__Required work__. Output all of the data exactly as it appears, but leave out any pictures it contains.

__Data extracts__.
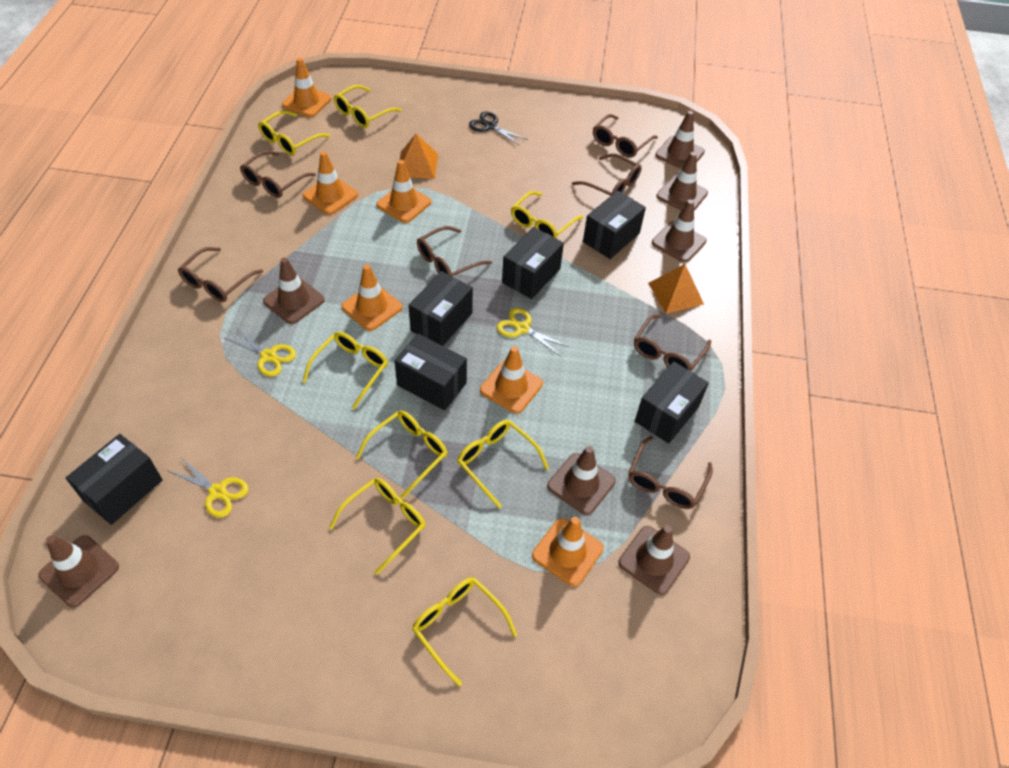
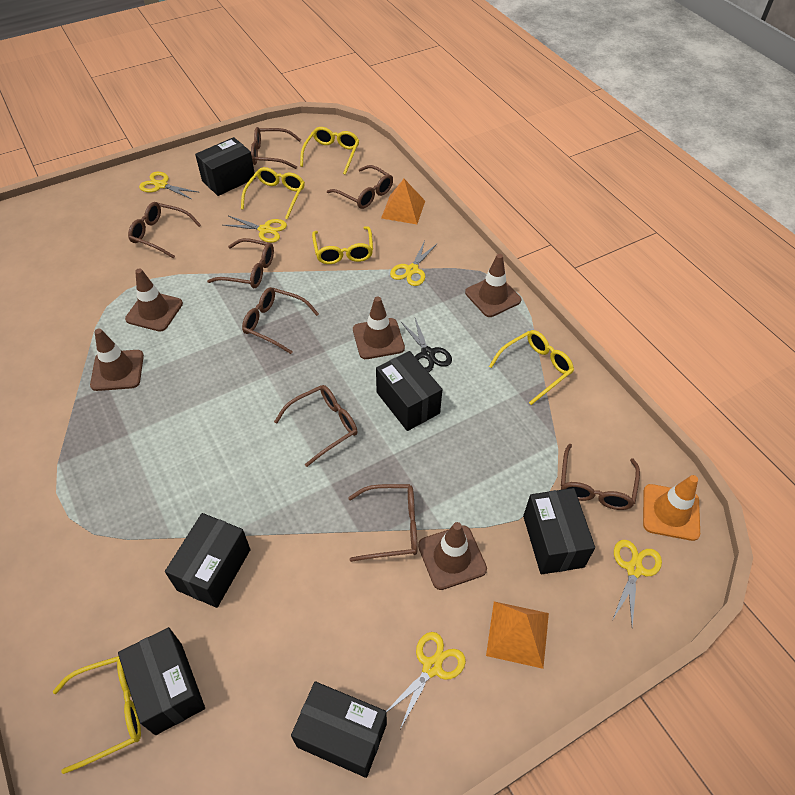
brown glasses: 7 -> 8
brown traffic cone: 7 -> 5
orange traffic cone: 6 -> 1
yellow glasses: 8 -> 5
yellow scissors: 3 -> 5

__Your solution__.
brown glasses: 7 -> 8
brown traffic cone: 7 -> 5
orange traffic cone: 6 -> 1
yellow glasses: 8 -> 5
yellow scissors: 3 -> 5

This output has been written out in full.